WHAT YOU WILL DO: Copy every one of the lines below word for word, in the order they appear.
### SUPPLIED MATERIAL ###
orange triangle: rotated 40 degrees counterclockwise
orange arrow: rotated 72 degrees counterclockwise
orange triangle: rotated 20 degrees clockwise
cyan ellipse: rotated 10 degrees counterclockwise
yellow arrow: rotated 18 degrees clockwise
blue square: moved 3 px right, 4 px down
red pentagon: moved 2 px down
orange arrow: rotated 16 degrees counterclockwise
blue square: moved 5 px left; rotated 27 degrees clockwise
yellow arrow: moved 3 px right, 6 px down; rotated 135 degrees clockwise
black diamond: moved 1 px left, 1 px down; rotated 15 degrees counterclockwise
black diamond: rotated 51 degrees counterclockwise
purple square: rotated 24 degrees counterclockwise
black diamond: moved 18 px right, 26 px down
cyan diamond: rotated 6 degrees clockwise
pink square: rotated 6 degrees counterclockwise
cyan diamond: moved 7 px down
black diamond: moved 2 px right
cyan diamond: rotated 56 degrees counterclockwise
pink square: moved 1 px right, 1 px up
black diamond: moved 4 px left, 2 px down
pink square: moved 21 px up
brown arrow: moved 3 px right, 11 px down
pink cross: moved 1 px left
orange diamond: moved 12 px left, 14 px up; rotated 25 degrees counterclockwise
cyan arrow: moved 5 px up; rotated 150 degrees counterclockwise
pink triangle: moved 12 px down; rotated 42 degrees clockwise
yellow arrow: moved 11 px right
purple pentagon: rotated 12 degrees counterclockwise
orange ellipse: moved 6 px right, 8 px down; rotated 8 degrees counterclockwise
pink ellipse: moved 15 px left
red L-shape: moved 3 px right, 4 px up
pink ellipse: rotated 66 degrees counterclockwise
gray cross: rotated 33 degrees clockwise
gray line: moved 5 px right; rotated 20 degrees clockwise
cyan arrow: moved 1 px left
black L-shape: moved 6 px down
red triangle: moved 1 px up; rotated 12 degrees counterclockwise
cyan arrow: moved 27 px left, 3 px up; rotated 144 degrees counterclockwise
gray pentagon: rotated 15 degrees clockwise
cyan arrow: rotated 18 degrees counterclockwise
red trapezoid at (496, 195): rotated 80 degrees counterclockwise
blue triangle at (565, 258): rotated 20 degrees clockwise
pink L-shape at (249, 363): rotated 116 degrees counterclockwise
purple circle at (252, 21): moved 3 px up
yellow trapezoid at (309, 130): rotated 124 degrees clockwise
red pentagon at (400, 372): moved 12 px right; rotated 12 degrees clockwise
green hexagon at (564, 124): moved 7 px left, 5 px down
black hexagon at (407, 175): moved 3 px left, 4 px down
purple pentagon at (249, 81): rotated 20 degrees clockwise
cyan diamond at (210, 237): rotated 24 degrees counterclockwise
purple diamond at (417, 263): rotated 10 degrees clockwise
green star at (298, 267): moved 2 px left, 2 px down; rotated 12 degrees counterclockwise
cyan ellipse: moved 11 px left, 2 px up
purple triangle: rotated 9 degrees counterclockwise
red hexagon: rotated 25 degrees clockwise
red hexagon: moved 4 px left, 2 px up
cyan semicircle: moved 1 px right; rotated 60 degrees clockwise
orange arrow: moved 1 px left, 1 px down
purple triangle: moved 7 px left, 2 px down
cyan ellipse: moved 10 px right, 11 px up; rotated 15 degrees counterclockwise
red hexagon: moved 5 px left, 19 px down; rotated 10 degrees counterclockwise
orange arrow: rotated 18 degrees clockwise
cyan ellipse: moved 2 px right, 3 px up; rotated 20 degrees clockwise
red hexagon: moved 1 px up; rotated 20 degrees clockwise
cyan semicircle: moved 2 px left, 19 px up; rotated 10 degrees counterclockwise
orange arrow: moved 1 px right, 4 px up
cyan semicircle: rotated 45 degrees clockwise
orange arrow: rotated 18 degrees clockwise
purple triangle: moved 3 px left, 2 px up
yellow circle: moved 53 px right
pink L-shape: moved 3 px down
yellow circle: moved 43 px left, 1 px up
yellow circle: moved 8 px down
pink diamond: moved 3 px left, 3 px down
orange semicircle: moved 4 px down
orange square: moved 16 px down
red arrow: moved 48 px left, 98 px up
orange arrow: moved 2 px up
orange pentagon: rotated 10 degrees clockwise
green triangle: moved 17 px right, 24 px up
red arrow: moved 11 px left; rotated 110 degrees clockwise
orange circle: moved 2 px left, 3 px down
###
WRITTEN RESPONSE:
orange triangle: rotated 40 degrees counterclockwise
orange arrow: rotated 72 degrees counterclockwise
orange triangle: rotated 20 degrees clockwise
cyan ellipse: rotated 10 degrees counterclockwise
yellow arrow: rotated 18 degrees clockwise
blue square: moved 3 px right, 4 px down
red pentagon: moved 2 px down
orange arrow: rotated 16 degrees counterclockwise
blue square: moved 5 px left; rotated 27 degrees clockwise
yellow arrow: moved 3 px right, 6 px down; rotated 135 degrees clockwise
black diamond: moved 1 px left, 1 px down; rotated 15 degrees counterclockwise
black diamond: rotated 51 degrees counterclockwise
purple square: rotated 24 degrees counterclockwise
black diamond: moved 18 px right, 26 px down
cyan diamond: rotated 6 degrees clockwise
pink square: rotated 6 degrees counterclockwise
cyan diamond: moved 7 px down
black diamond: moved 2 px right
cyan diamond: rotated 56 degrees counterclockwise
pink square: moved 1 px right, 1 px up
black diamond: moved 4 px left, 2 px down
pink square: moved 21 px up
brown arrow: moved 3 px right, 11 px down
pink cross: moved 1 px left
orange diamond: moved 12 px left, 14 px up; rotated 25 degrees counterclockwise
cyan arrow: moved 5 px up; rotated 150 degrees counterclockwise
pink triangle: moved 12 px down; rotated 42 degrees clockwise
yellow arrow: moved 11 px right
purple pentagon: rotated 12 degrees counterclockwise
orange ellipse: moved 6 px right, 8 px down; rotated 8 degrees counterclockwise
pink ellipse: moved 15 px left
red L-shape: moved 3 px right, 4 px up
pink ellipse: rotated 66 degrees counterclockwise
gray cross: rotated 33 degrees clockwise
gray line: moved 5 px right; rotated 20 degrees clockwise
cyan arrow: moved 1 px left
black L-shape: moved 6 px down
red triangle: moved 1 px up; rotated 12 degrees counterclockwise
cyan arrow: moved 27 px left, 3 px up; rotated 144 degrees counterclockwise
gray pentagon: rotated 15 degrees clockwise
cyan arrow: rotated 18 degrees counterclockwise
red trapezoid at (496, 195): rotated 80 degrees counterclockwise
blue triangle at (565, 258): rotated 20 degrees clockwise
pink L-shape at (249, 363): rotated 116 degrees counterclockwise
purple circle at (252, 21): moved 3 px up
yellow trapezoid at (309, 130): rotated 124 degrees clockwise
red pentagon at (400, 372): moved 12 px right; rotated 12 degrees clockwise
green hexagon at (564, 124): moved 7 px left, 5 px down
black hexagon at (407, 175): moved 3 px left, 4 px down
purple pentagon at (249, 81): rotated 20 degrees clockwise
cyan diamond at (210, 237): rotated 24 degrees counterclockwise
purple diamond at (417, 263): rotated 10 degrees clockwise
green star at (298, 267): moved 2 px left, 2 px down; rotated 12 degrees counterclockwise
cyan ellipse: moved 11 px left, 2 px up
purple triangle: rotated 9 degrees counterclockwise
red hexagon: rotated 25 degrees clockwise
red hexagon: moved 4 px left, 2 px up
cyan semicircle: moved 1 px right; rotated 60 degrees clockwise
orange arrow: moved 1 px left, 1 px down
purple triangle: moved 7 px left, 2 px down
cyan ellipse: moved 10 px right, 11 px up; rotated 15 degrees counterclockwise
red hexagon: moved 5 px left, 19 px down; rotated 10 degrees counterclockwise
orange arrow: rotated 18 degrees clockwise
cyan ellipse: moved 2 px right, 3 px up; rotated 20 degrees clockwise
red hexagon: moved 1 px up; rotated 20 degrees clockwise
cyan semicircle: moved 2 px left, 19 px up; rotated 10 degrees counterclockwise
orange arrow: moved 1 px right, 4 px up
cyan semicircle: rotated 45 degrees clockwise
orange arrow: rotated 18 degrees clockwise
purple triangle: moved 3 px left, 2 px up
yellow circle: moved 53 px right
pink L-shape: moved 3 px down
yellow circle: moved 43 px left, 1 px up
yellow circle: moved 8 px down
pink diamond: moved 3 px left, 3 px down
orange semicircle: moved 4 px down
orange square: moved 16 px down
red arrow: moved 48 px left, 98 px up
orange arrow: moved 2 px up
orange pentagon: rotated 10 degrees clockwise
green triangle: moved 17 px right, 24 px up
red arrow: moved 11 px left; rotated 110 degrees clockwise
orange circle: moved 2 px left, 3 px down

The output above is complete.